Try it -
Return the full set of entries precisely. Do not carry over any pictures.

Recorded information -
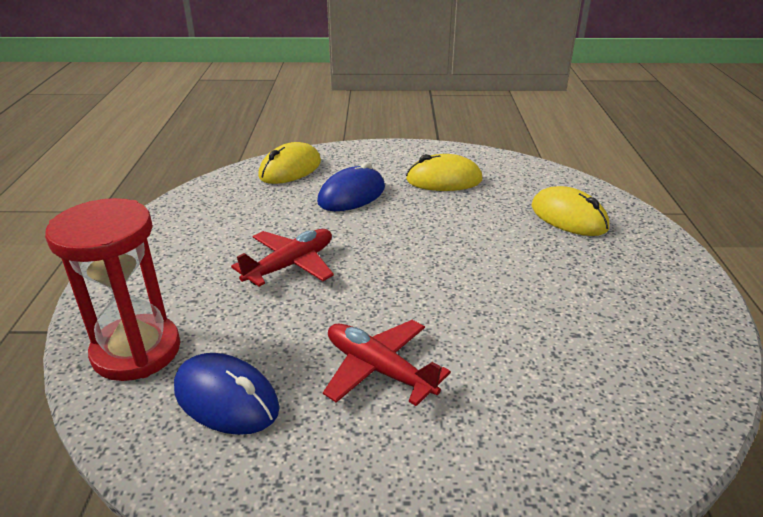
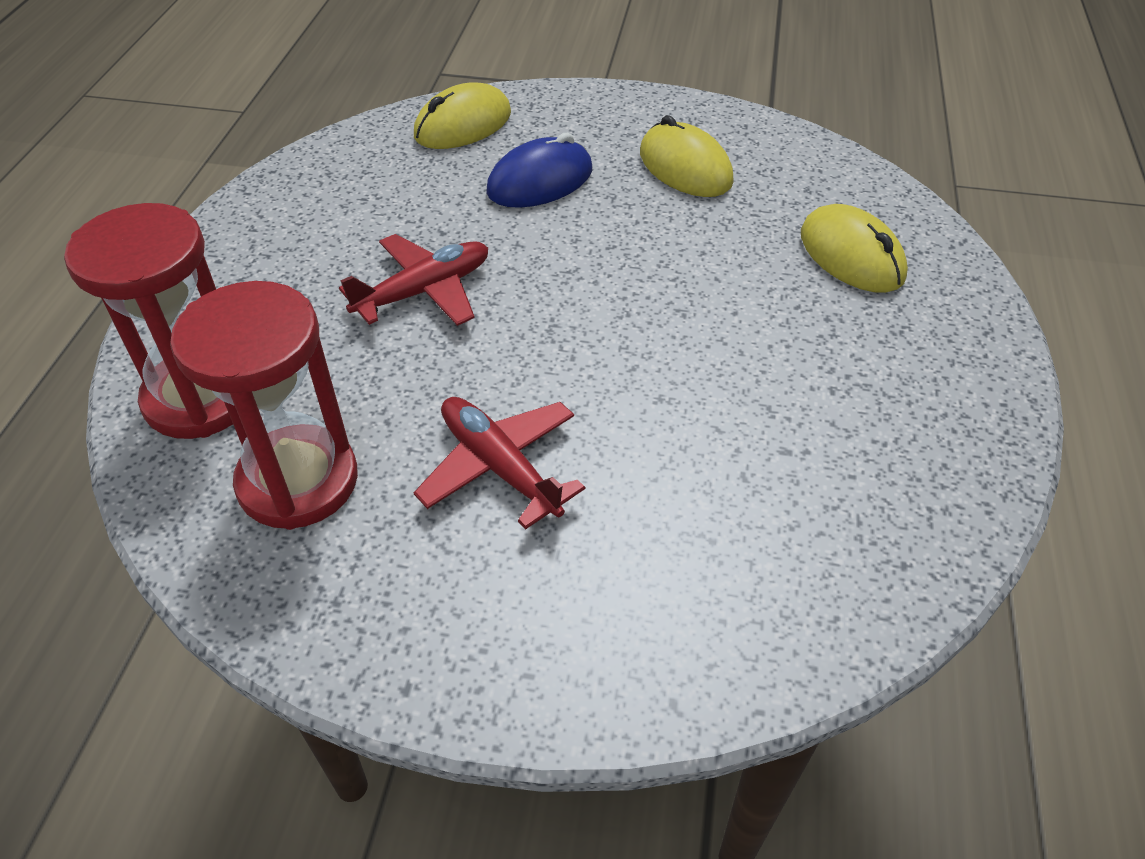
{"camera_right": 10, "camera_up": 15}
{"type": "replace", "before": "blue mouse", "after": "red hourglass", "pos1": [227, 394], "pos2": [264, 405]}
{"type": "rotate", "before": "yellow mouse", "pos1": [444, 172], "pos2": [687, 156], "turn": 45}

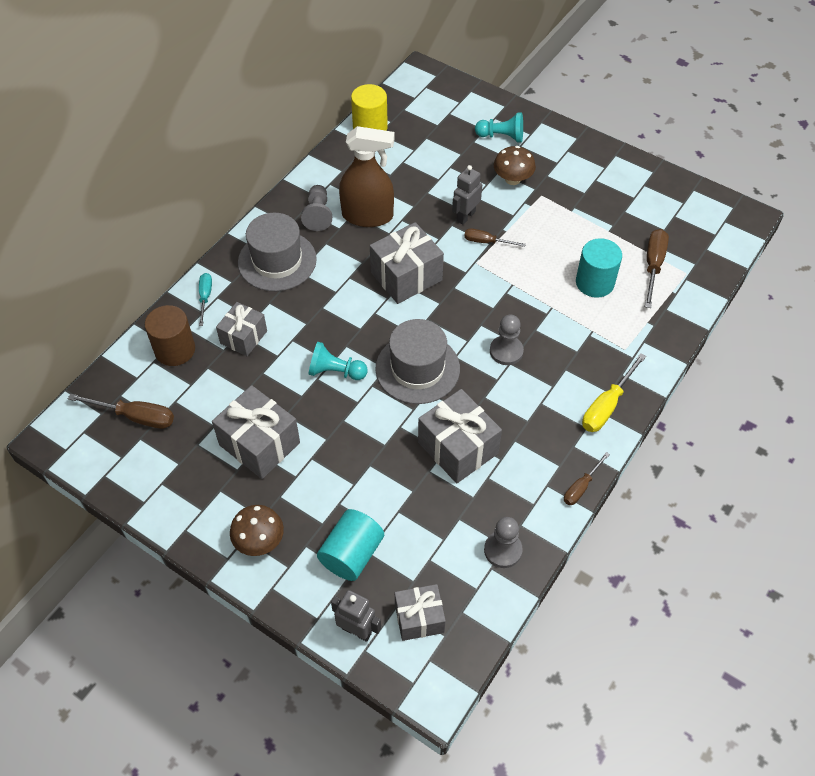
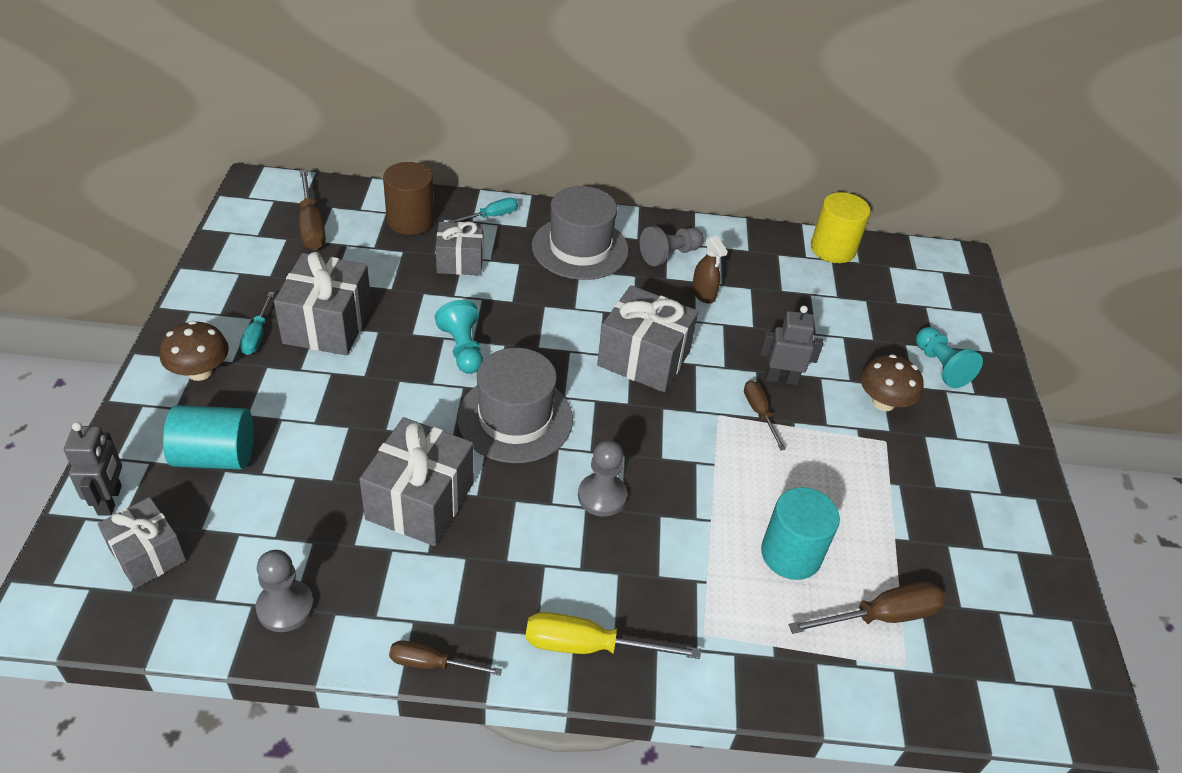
{"camera_right": 55, "camera_up": -10}
{"type": "insert", "after": "turquoise screwdriver", "pos2": [257, 323]}
{"type": "resize", "before": "brown spray bottle", "pos1": [367, 176], "pos2": [710, 270], "scale": 0.48}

Response below -
{"camera_right": 10, "camera_up": 15}
{"type": "replace", "before": "blue mouse", "after": "red hourglass", "pos1": [227, 394], "pos2": [264, 405]}
{"type": "rotate", "before": "yellow mouse", "pos1": [444, 172], "pos2": [687, 156], "turn": 45}

{"camera_right": 55, "camera_up": -10}
{"type": "insert", "after": "turquoise screwdriver", "pos2": [257, 323]}
{"type": "resize", "before": "brown spray bottle", "pos1": [367, 176], "pos2": [710, 270], "scale": 0.48}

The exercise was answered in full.